▶ **What is required**
Without the images, print every line of the material below exactly as given.
===== Exercise inputs =====
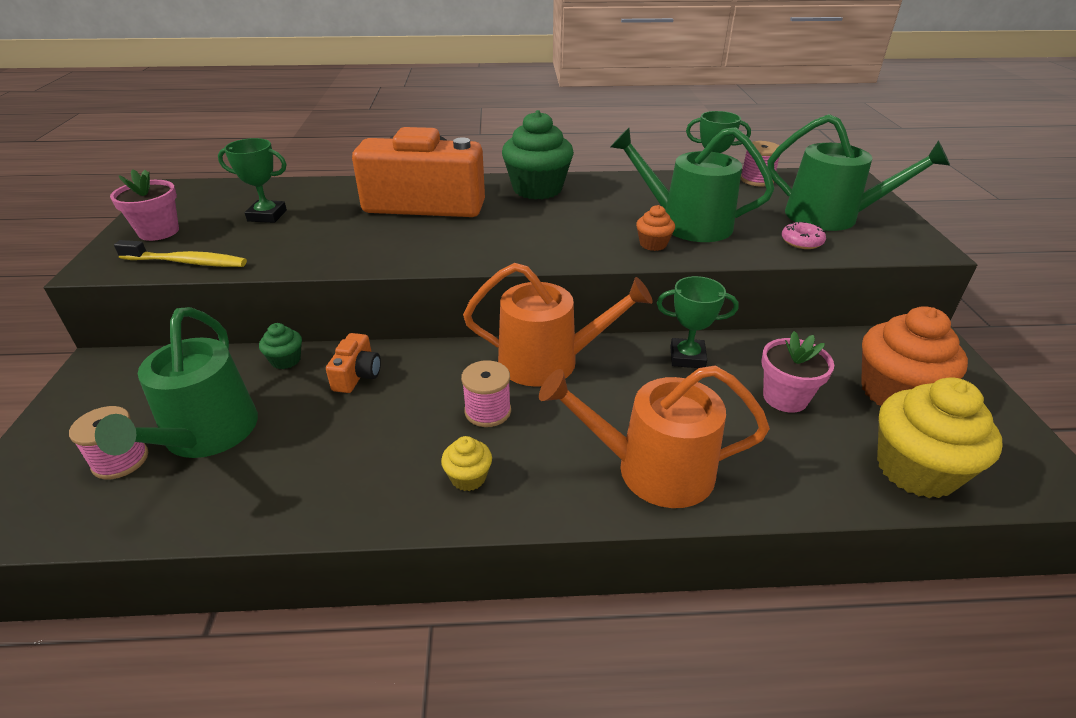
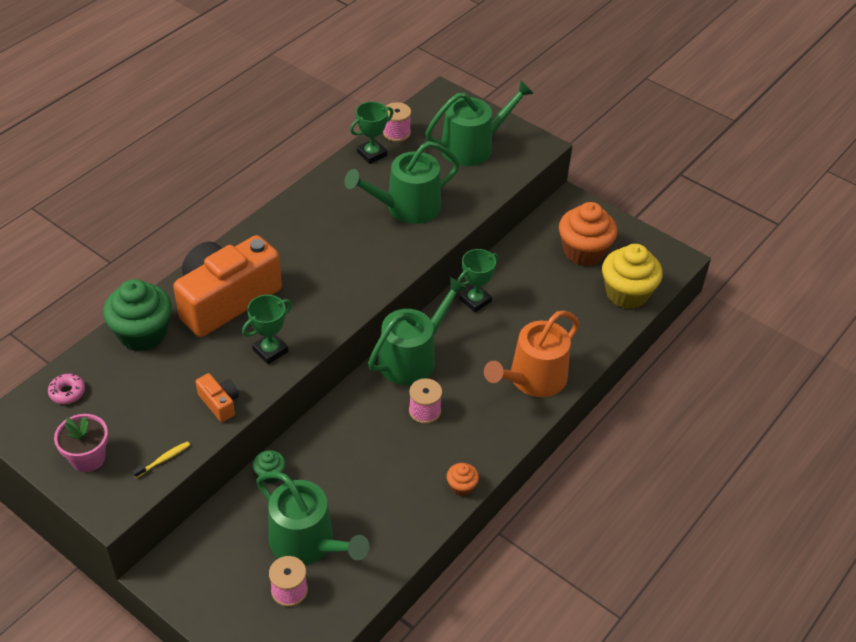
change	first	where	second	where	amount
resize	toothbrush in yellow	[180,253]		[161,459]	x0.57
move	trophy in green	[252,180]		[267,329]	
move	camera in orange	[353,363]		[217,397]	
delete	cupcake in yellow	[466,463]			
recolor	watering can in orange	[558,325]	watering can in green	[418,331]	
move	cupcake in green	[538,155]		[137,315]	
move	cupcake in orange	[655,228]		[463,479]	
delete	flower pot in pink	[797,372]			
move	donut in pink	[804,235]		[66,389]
=====
▶ **Solution**
change	first	where	second	where	amount
resize	toothbrush in yellow	[180,253]		[161,459]	x0.57
move	trophy in green	[252,180]		[267,329]	
move	camera in orange	[353,363]		[217,397]	
delete	cupcake in yellow	[466,463]			
recolor	watering can in orange	[558,325]	watering can in green	[418,331]	
move	cupcake in green	[538,155]		[137,315]	
move	cupcake in orange	[655,228]		[463,479]	
delete	flower pot in pink	[797,372]			
move	donut in pink	[804,235]		[66,389]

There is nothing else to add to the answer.